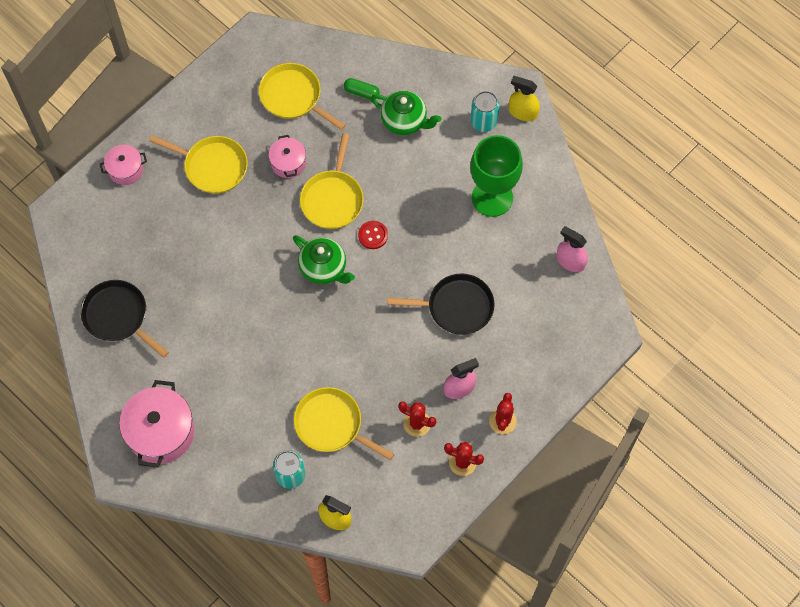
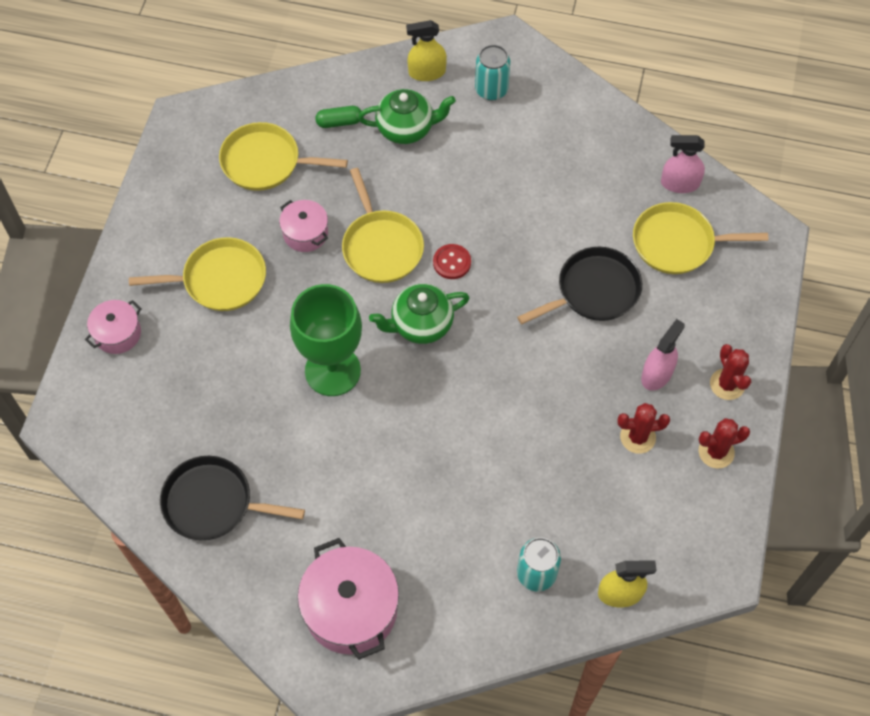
camera: 30 degrees left, 5 degrees down
(324, 268) = (420, 324): green teapot -> green teapot turned 150 degrees clockwise
(331, 424) = (544, 490): yellow pan -> yellow pan (677, 243)
(492, 197) = (553, 160): green goblet -> green goblet (332, 371)
(523, 112) = (526, 61): yellow spray bottle -> yellow spray bottle (427, 72)

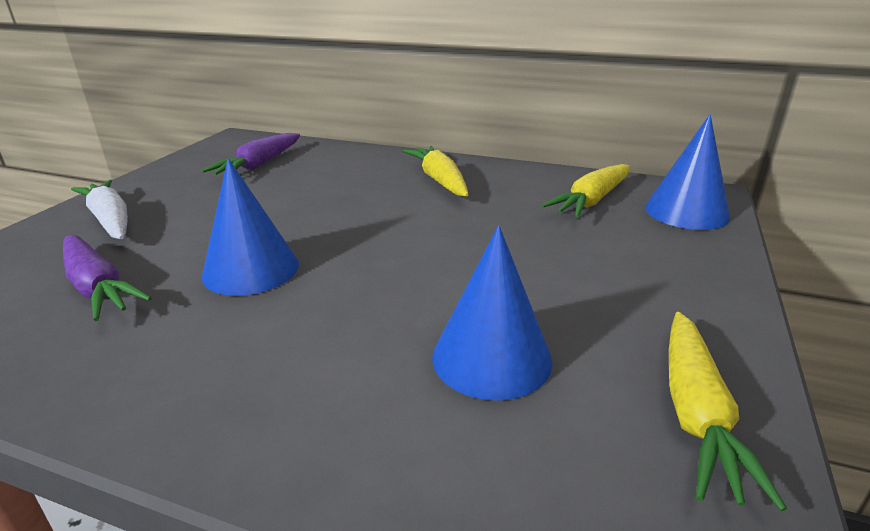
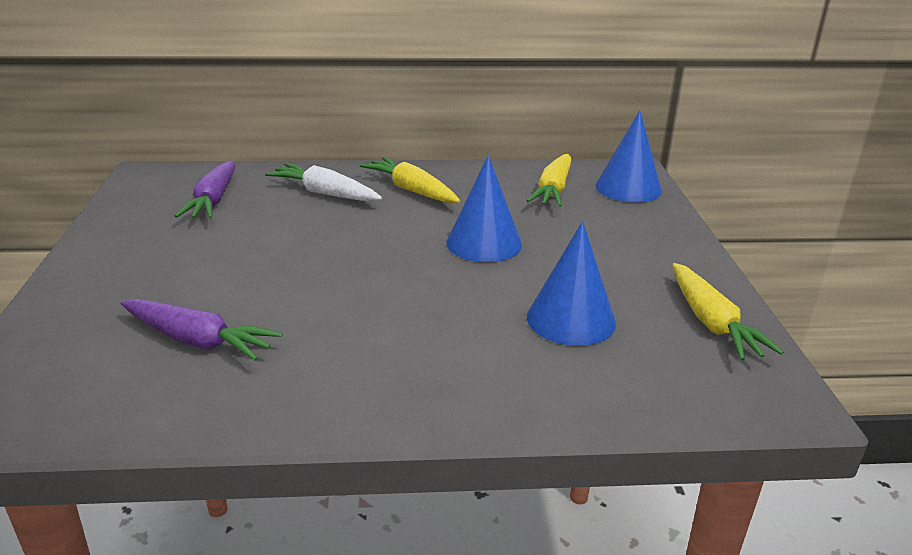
camera: 25 degrees left, 0 degrees up
(110, 220) = (122, 282): white carrot -> white carrot (325, 193)
(251, 269) = (324, 298): blue cone -> blue cone (484, 243)

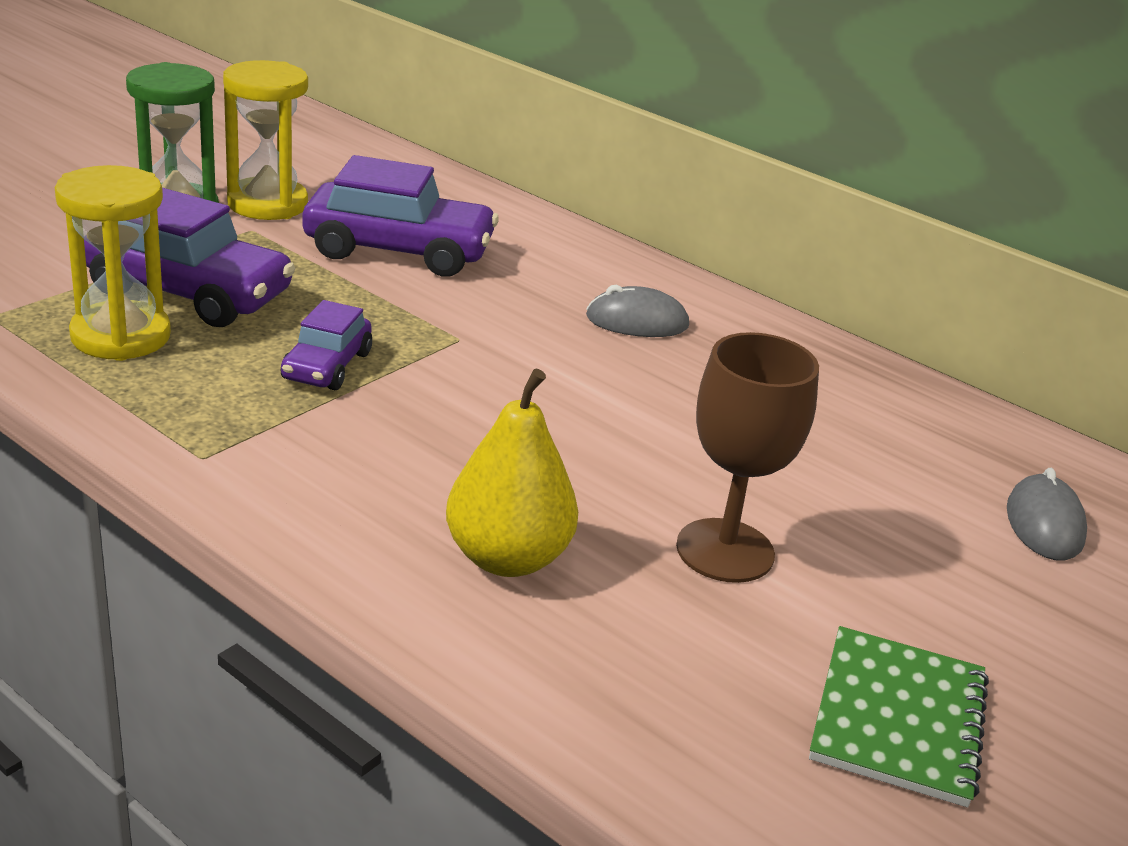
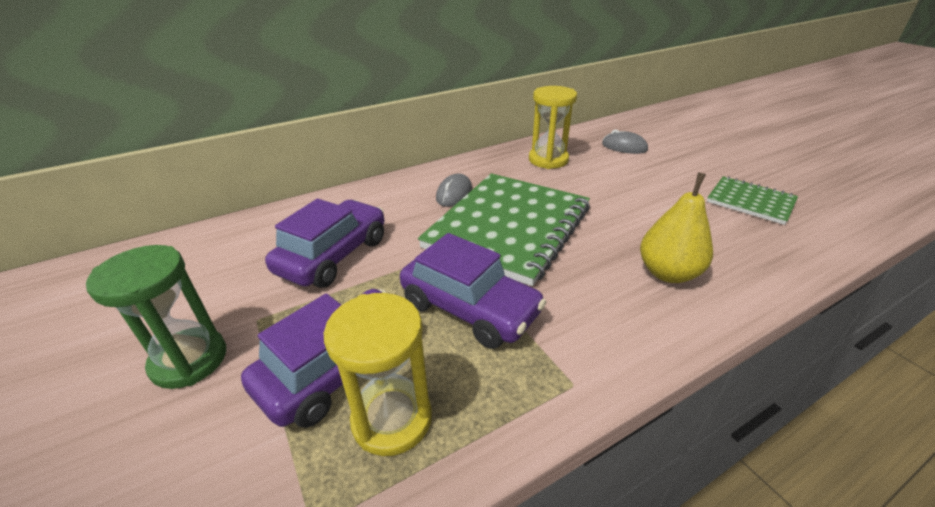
camera: 65 degrees left, 5 degrees up
(267, 204) = (220, 305): yellow hourglass -> yellow hourglass (548, 160)
(327, 366) = (469, 308): purple car -> purple car, size x1.80
(559, 383) = (508, 227): none -> green notebook
(725, 551) = (651, 213): brown goblet -> none

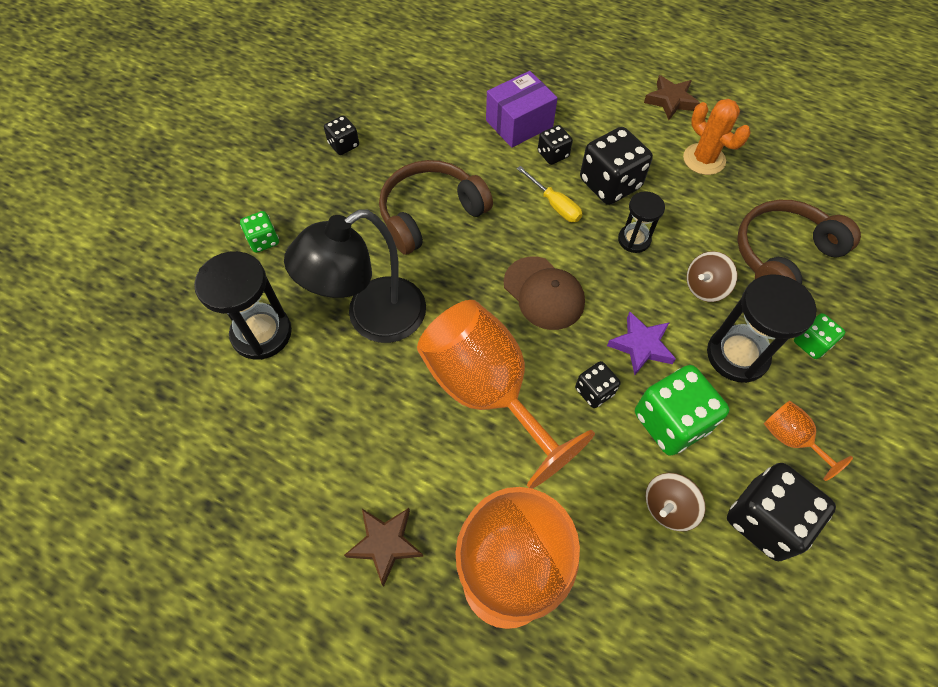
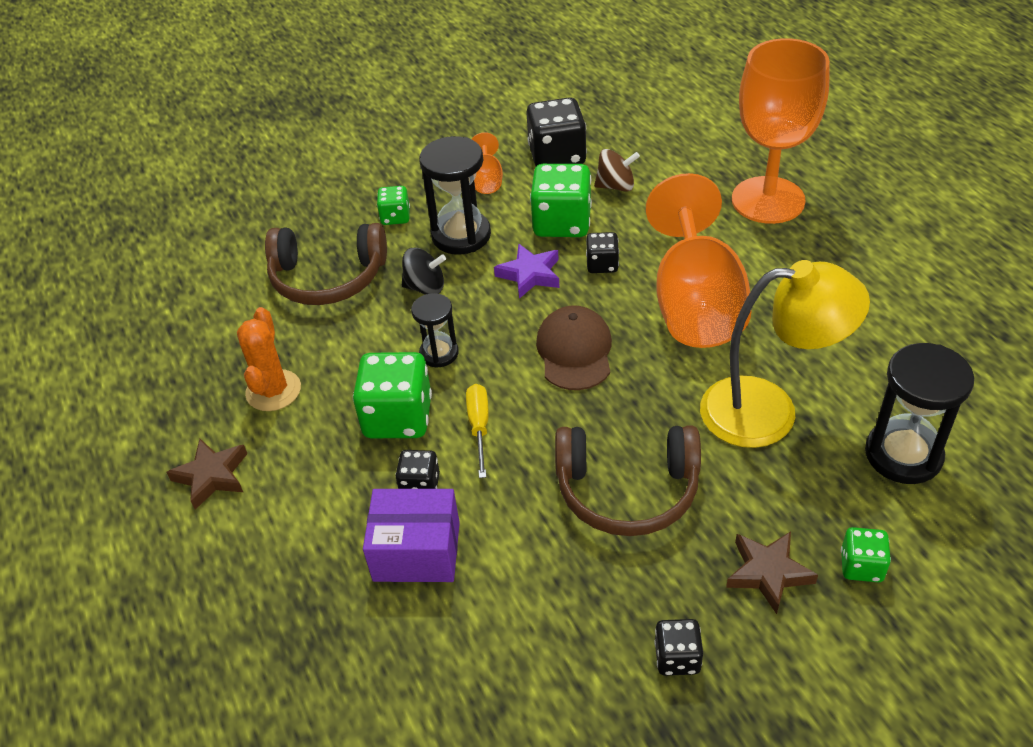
camera: 140 degrees left, 15 degrees down
(372, 319) = (769, 411): black lamp -> yellow lamp
(385, 544) = (851, 252): brown star -> brown star (768, 573)
(610, 184) = (398, 417): black dice -> green dice
(705, 287) = (425, 287): brown spinning top -> black spinning top

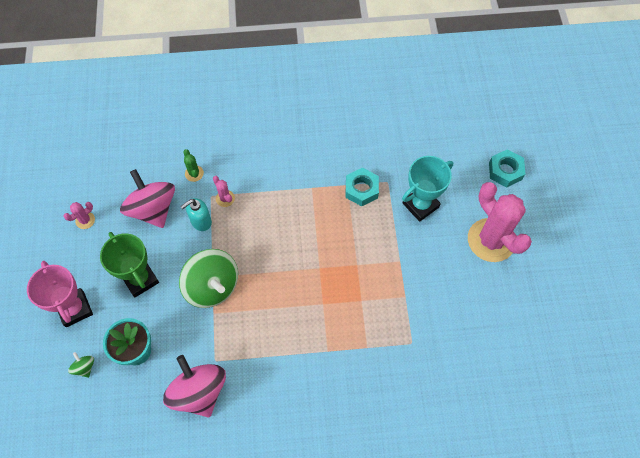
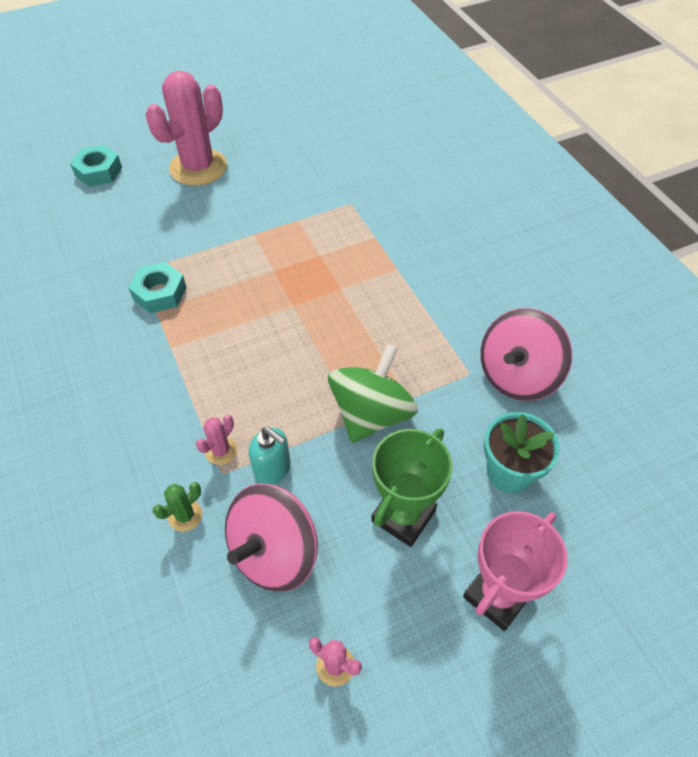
camera: 110 degrees left, 10 degrees down
(84, 367) = (571, 532): green spinning top -> none
(420, 205) = (168, 232): turquoise trophy -> none

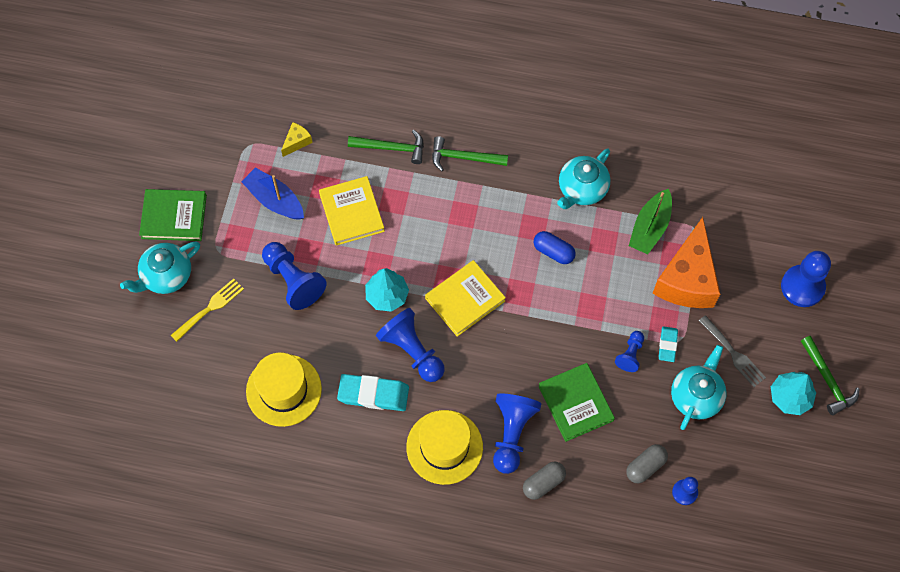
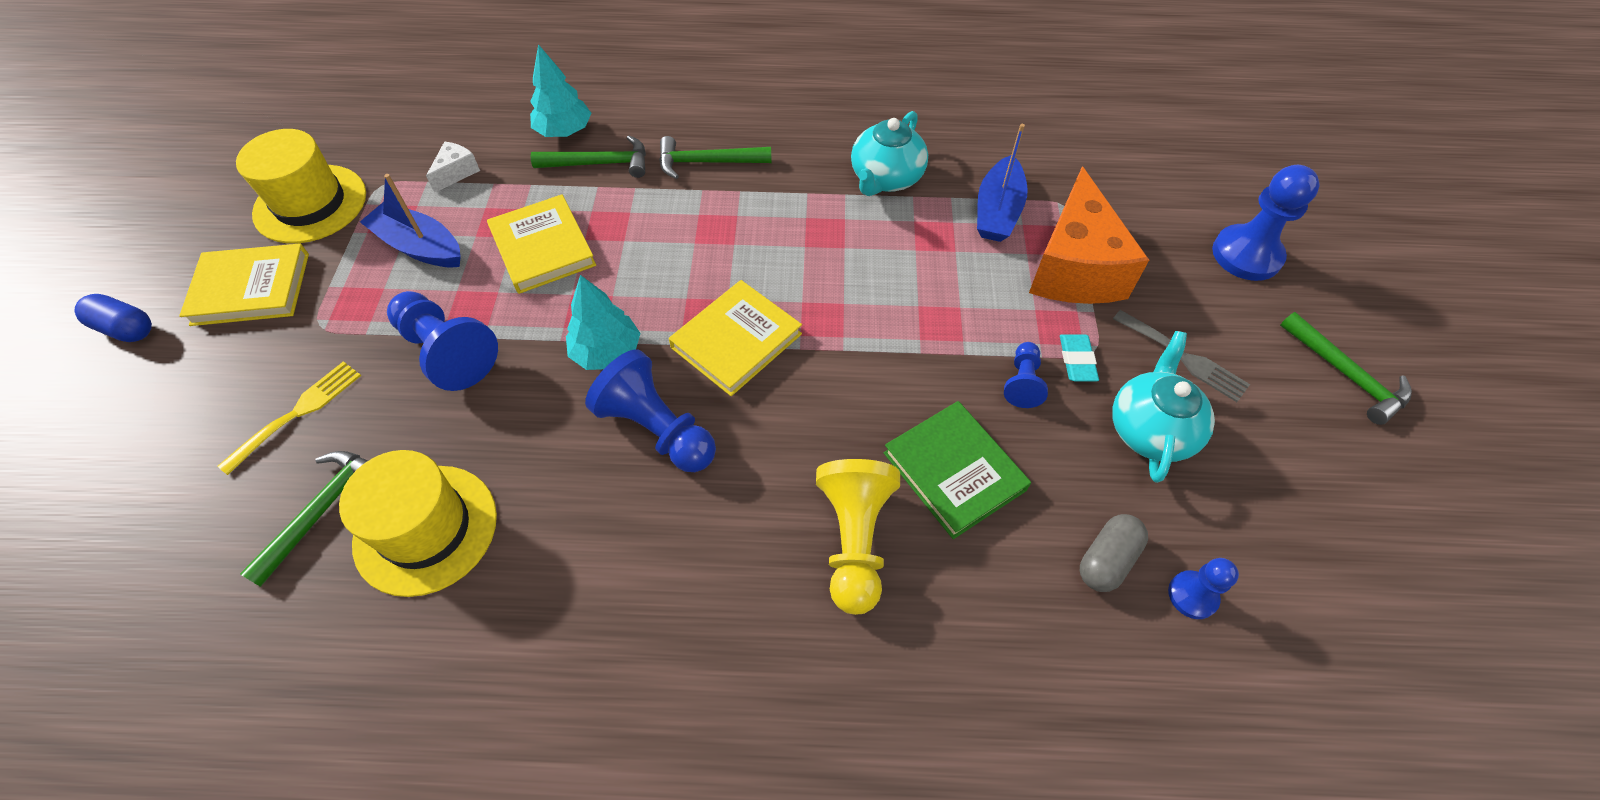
camera: 10 degrees left, 10 degrees down
(166, 276) = (225, 374): turquoise teapot -> none
(174, 217) = (251, 289): green book -> yellow book
(228, 370) = (322, 510): none -> green hammer
(297, 142) = (456, 172): yellow cheese -> white cheese
(373, 394) = (593, 511): turquoise eraser -> none
(444, 447) = (734, 584): yellow hat -> yellow hat (310, 204)
(512, 434) = (854, 541): blue pawn -> yellow pawn
(543, 483) = (931, 622): grey capsule -> none
(553, 252) = (863, 258): blue capsule -> blue capsule (126, 328)
(650, 227) = (997, 211): green boat -> blue boat
(790, 397) = (1300, 409): turquoise tree -> turquoise tree (564, 131)

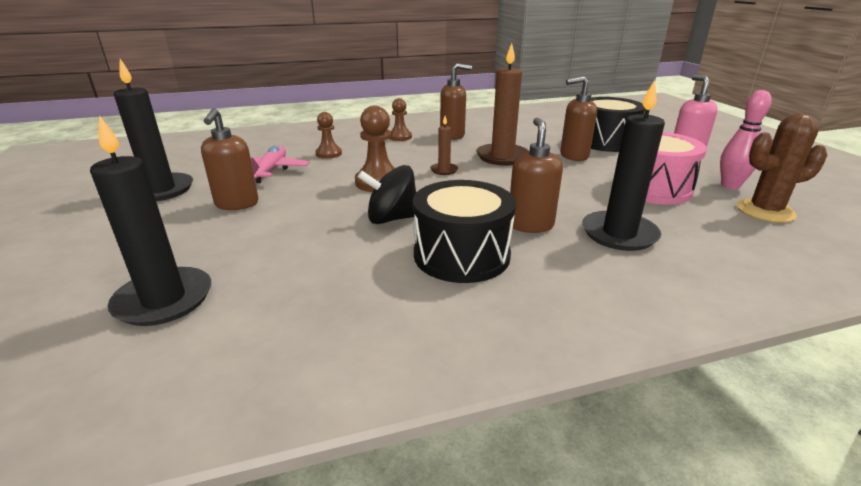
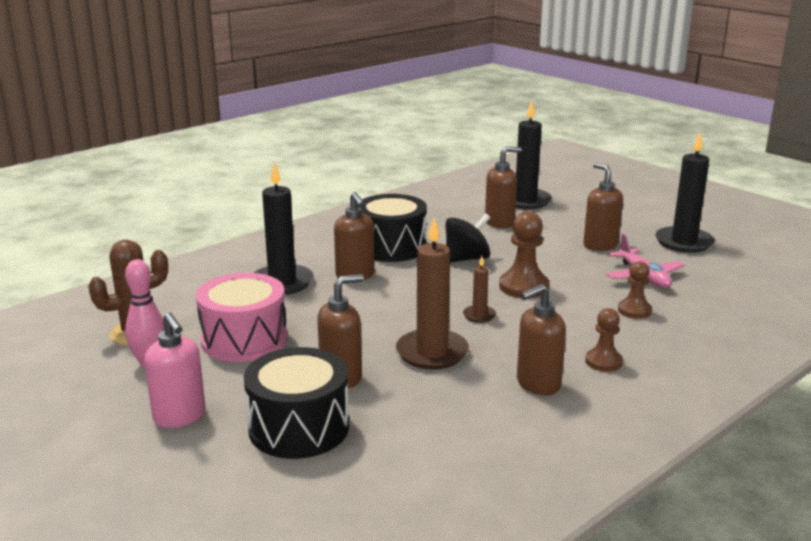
camera: 155 degrees right, 5 degrees down
(276, 262) = (500, 223): none -> brown soap dispenser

Problem details: Leave the images out and give the rest of the data again exactly.

Task answer:
camera: 30 degrees left, 5 degrees down
(324, 268) = (420, 324): green teapot -> green teapot turned 150 degrees clockwise
(331, 424) = (544, 490): yellow pan -> yellow pan (677, 243)
(492, 197) = (553, 160): green goblet -> green goblet (332, 371)
(523, 112) = (526, 61): yellow spray bottle -> yellow spray bottle (427, 72)

camera: 25 degrees left, 0 degrees up
(110, 220) = (122, 282): white carrot -> white carrot (325, 193)
(251, 269) = (324, 298): blue cone -> blue cone (484, 243)

camera: 65 degrees left, 5 degrees up
(267, 204) = (220, 305): yellow hourglass -> yellow hourglass (548, 160)
(327, 366) = (469, 308): purple car -> purple car, size x1.80
(559, 383) = (508, 227): none -> green notebook
(725, 551) = (651, 213): brown goblet -> none

camera: 140 degrees left, 15 degrees down
(372, 319) = (769, 411): black lamp -> yellow lamp
(385, 544) = (851, 252): brown star -> brown star (768, 573)
(610, 184) = (398, 417): black dice -> green dice
(705, 287) = (425, 287): brown spinning top -> black spinning top

camera: 110 degrees left, 10 degrees down
(84, 367) = (571, 532): green spinning top -> none
(420, 205) = (168, 232): turquoise trophy -> none

camera: 10 degrees left, 10 degrees down
(166, 276) = (225, 374): turquoise teapot -> none
(174, 217) = (251, 289): green book -> yellow book
(228, 370) = (322, 510): none -> green hammer
(297, 142) = (456, 172): yellow cheese -> white cheese
(373, 394) = (593, 511): turquoise eraser -> none
(444, 447) = (734, 584): yellow hat -> yellow hat (310, 204)
(512, 434) = (854, 541): blue pawn -> yellow pawn
(543, 483) = (931, 622): grey capsule -> none
(553, 252) = (863, 258): blue capsule -> blue capsule (126, 328)
(650, 227) = (997, 211): green boat -> blue boat
(790, 397) = (1300, 409): turquoise tree -> turquoise tree (564, 131)

camera: 155 degrees right, 5 degrees down
(276, 262) = (500, 223): none -> brown soap dispenser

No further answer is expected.